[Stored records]
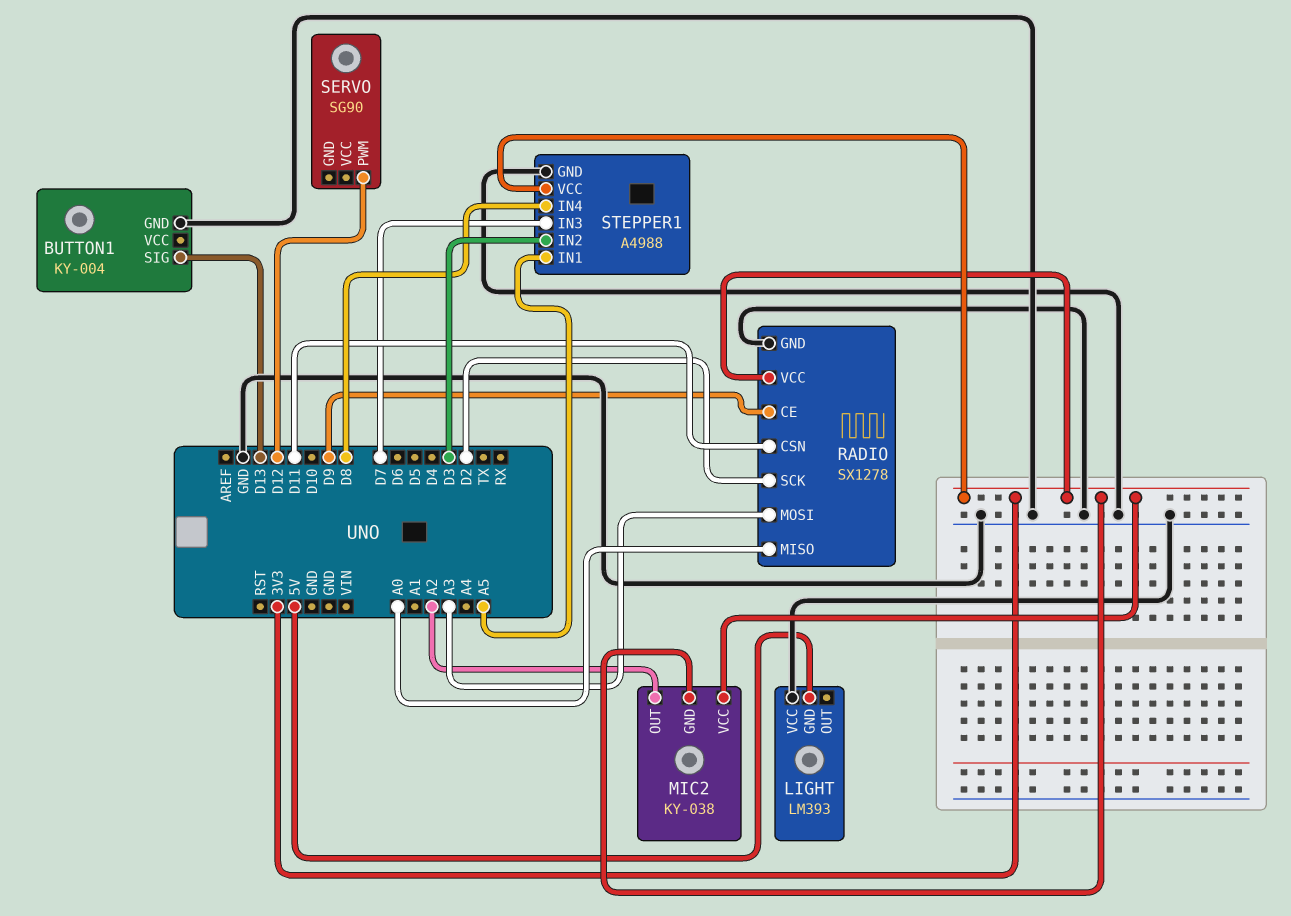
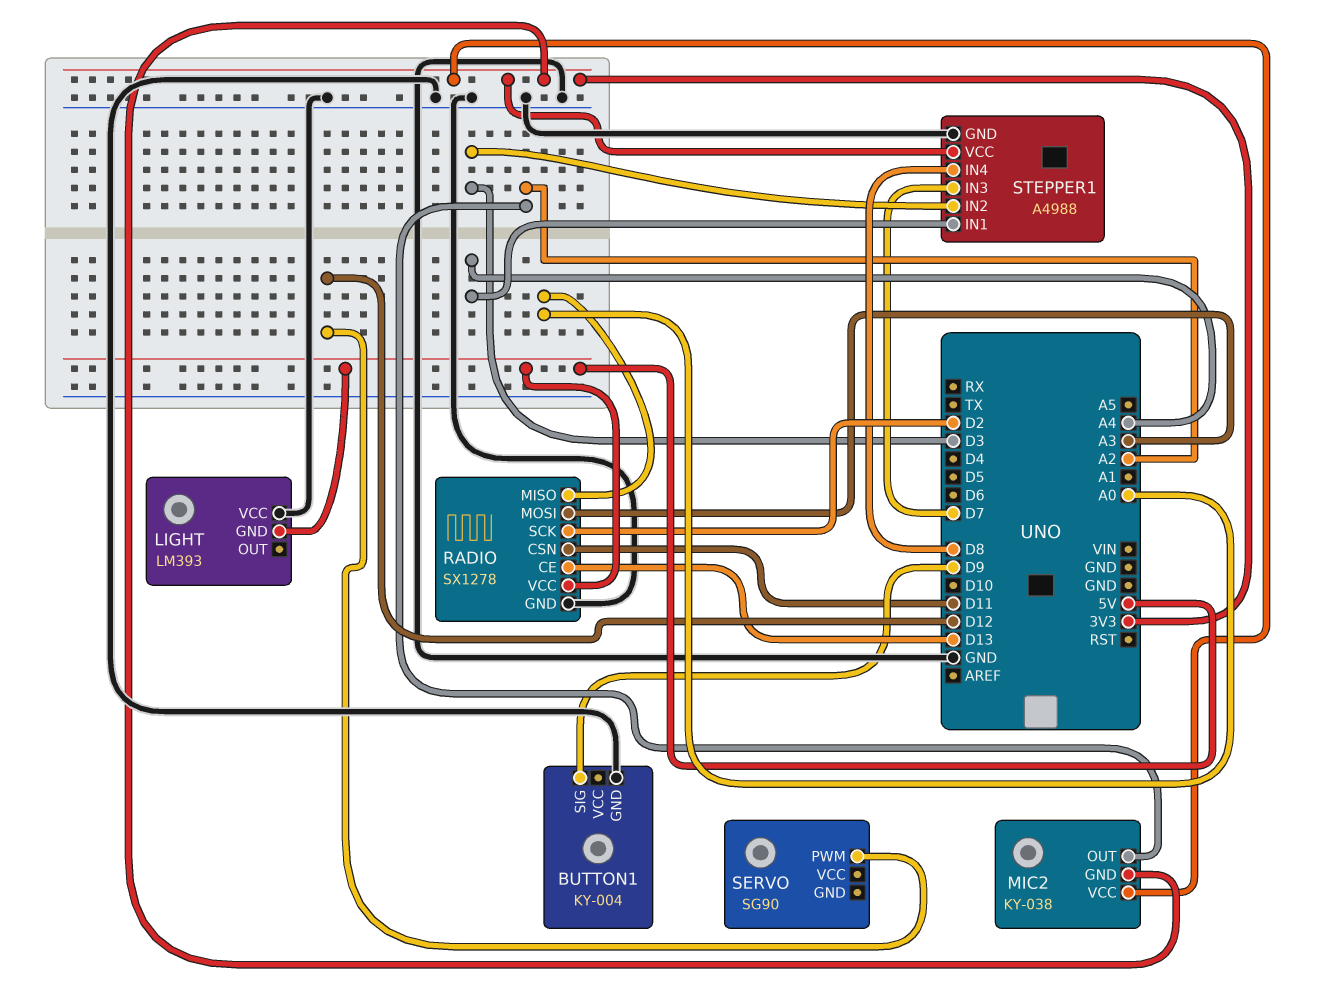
BUTTON1 pin SIG: D13 -> D9
RADIO pin CE: D9 -> D13
RADIO pin VCC: 3V3 -> 5V
STEPPER1 pin IN1: A5 -> A4

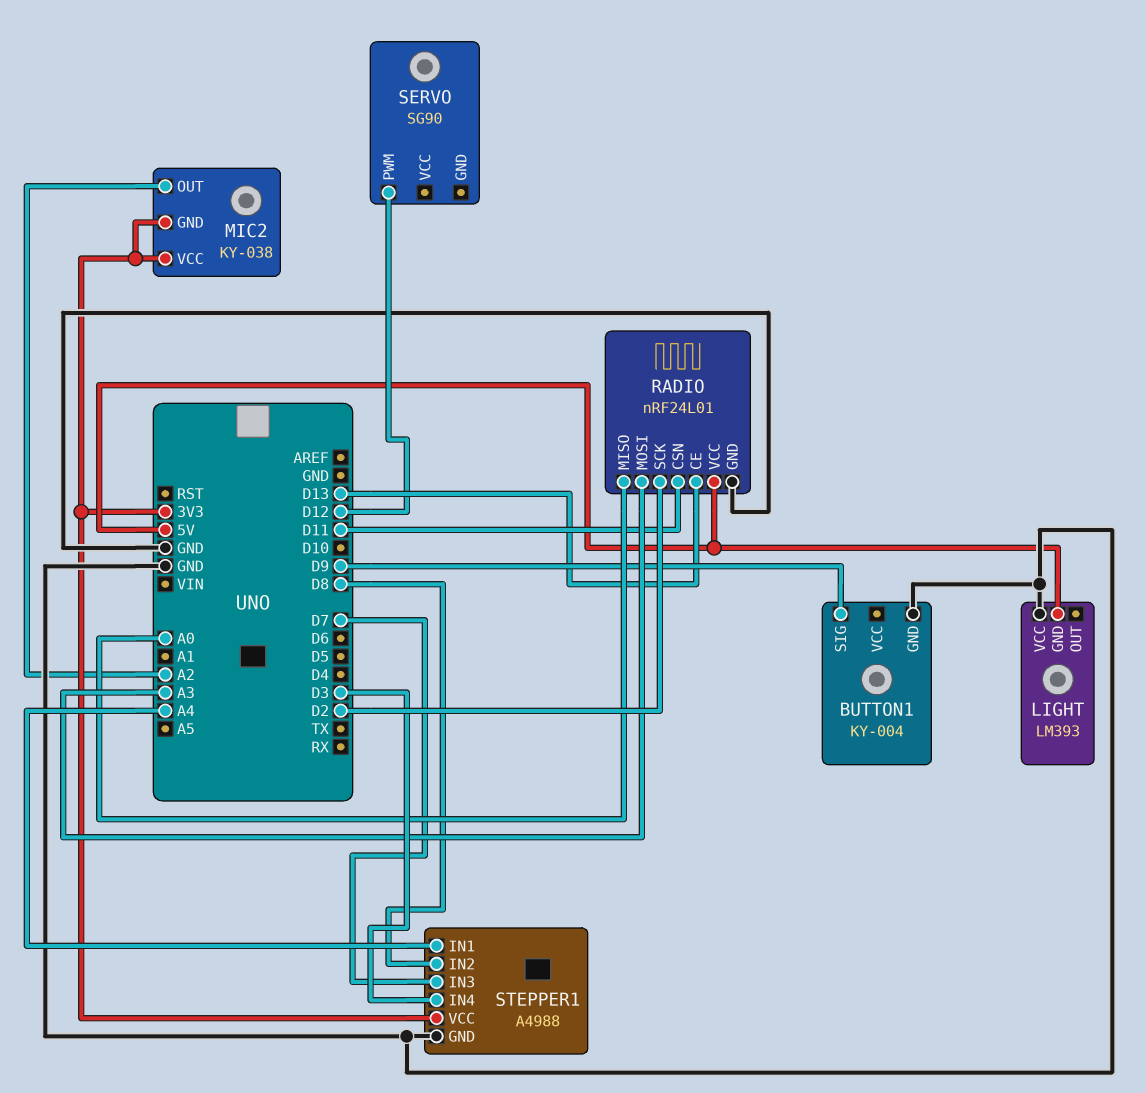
RADIO: SX1278 -> nRF24L01
STEPPER1 pin IN2: D3 -> D8
STEPPER1 pin IN4: D8 -> D3

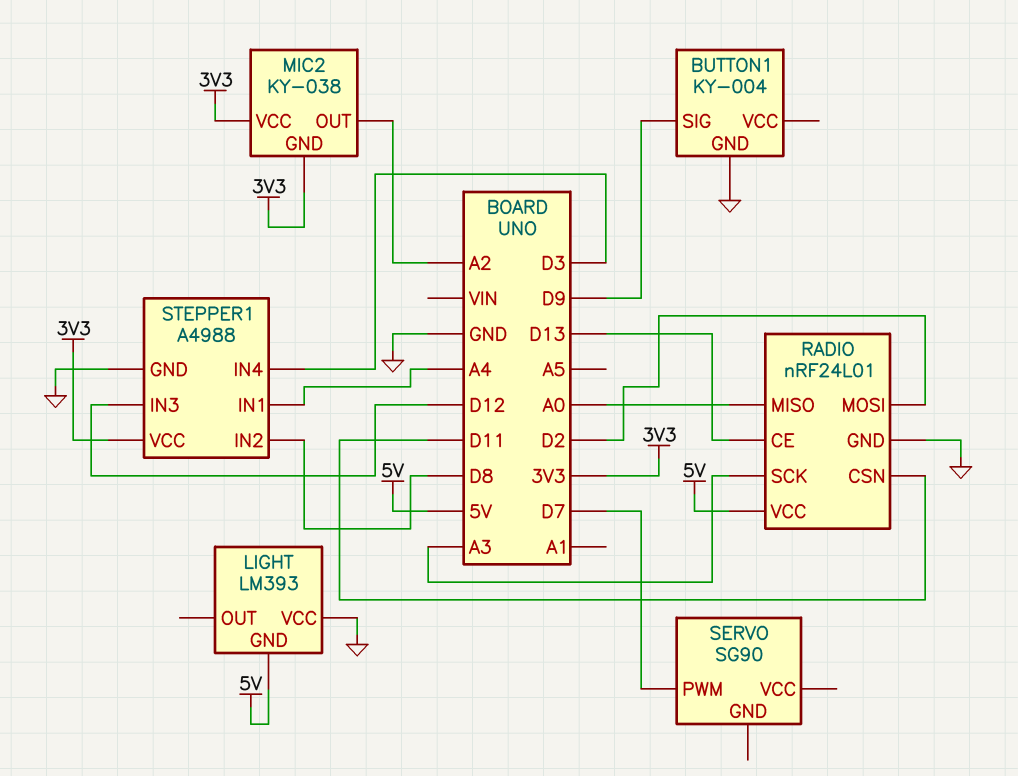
RADIO pin MOSI: A3 -> D2
RADIO pin SCK: D2 -> A3
SERVO pin PWM: D12 -> D7
STEPPER1 pin IN3: D7 -> D12

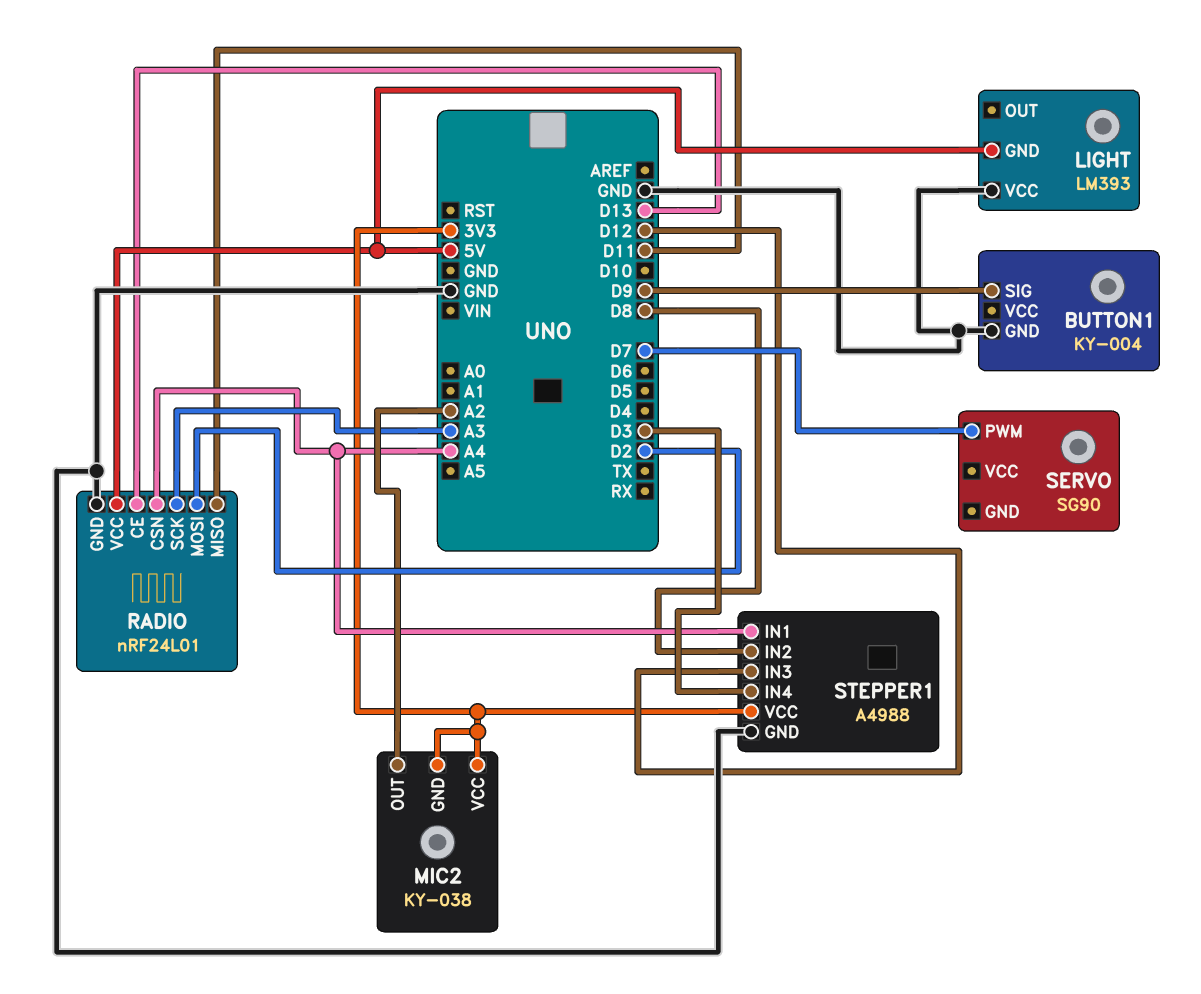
RADIO pin CSN: D11 -> A4
RADIO pin MISO: A0 -> D11

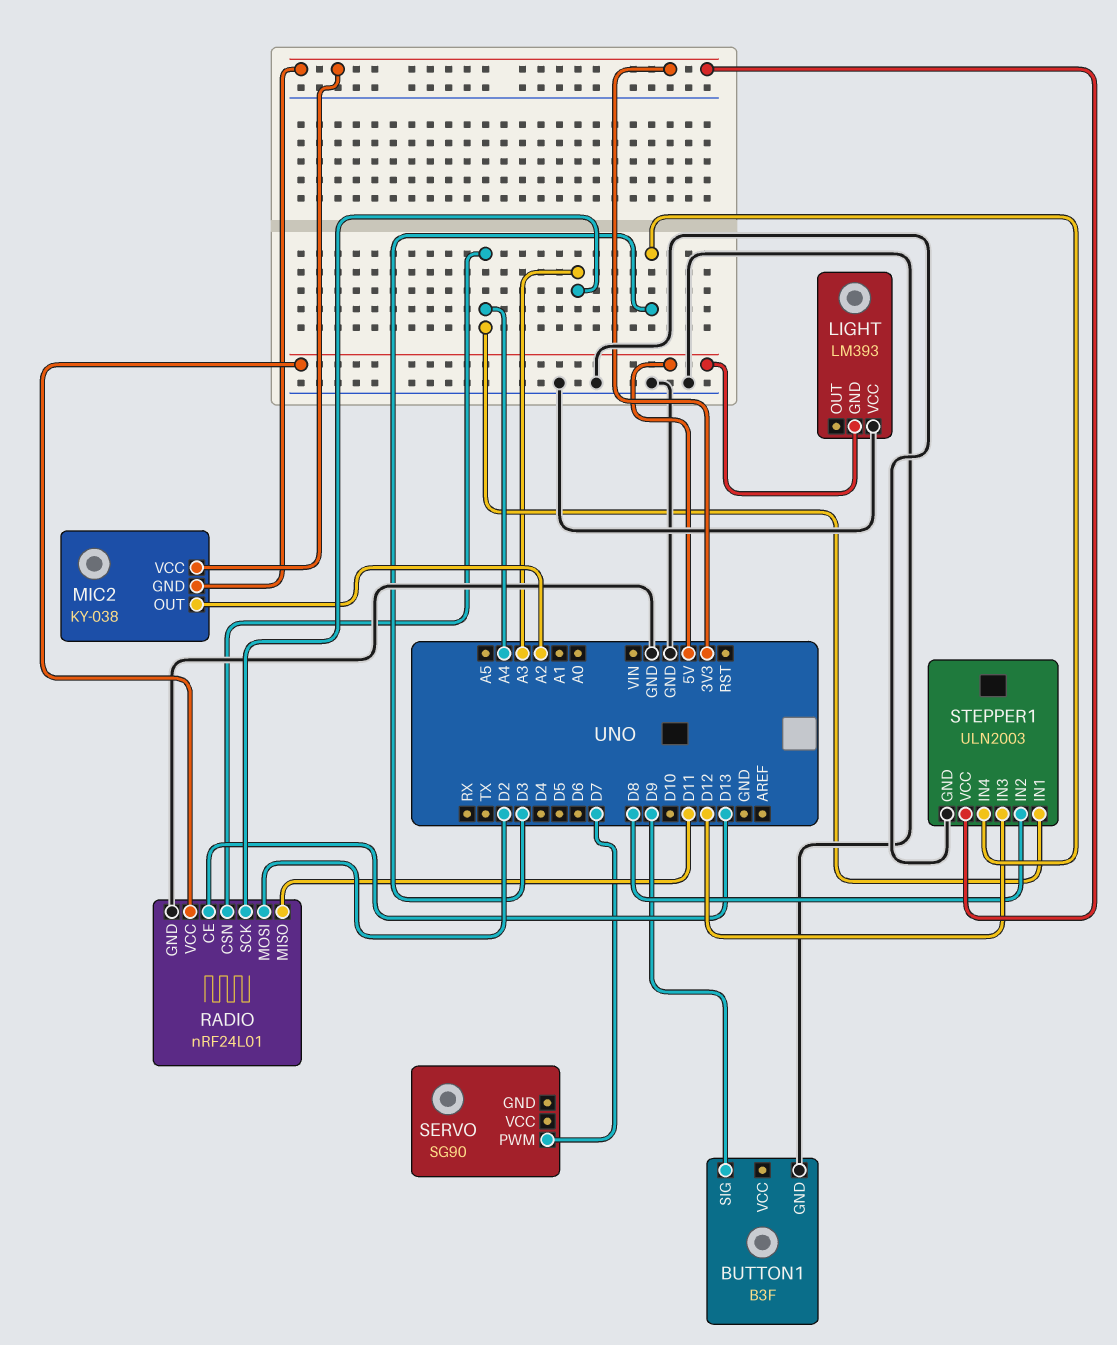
BUTTON1: KY-004 -> B3F
STEPPER1: A4988 -> ULN2003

* WHAT YOU ARE ASKED TO DO *
An exact copy of every record above is required, with all pictures omitted.

* RESPONSE BELOW *
BUTTON1 pin SIG: D13 -> D9
RADIO pin CE: D9 -> D13
RADIO pin VCC: 3V3 -> 5V
STEPPER1 pin IN1: A5 -> A4

RADIO: SX1278 -> nRF24L01
STEPPER1 pin IN2: D3 -> D8
STEPPER1 pin IN4: D8 -> D3

RADIO pin MOSI: A3 -> D2
RADIO pin SCK: D2 -> A3
SERVO pin PWM: D12 -> D7
STEPPER1 pin IN3: D7 -> D12

RADIO pin CSN: D11 -> A4
RADIO pin MISO: A0 -> D11

BUTTON1: KY-004 -> B3F
STEPPER1: A4988 -> ULN2003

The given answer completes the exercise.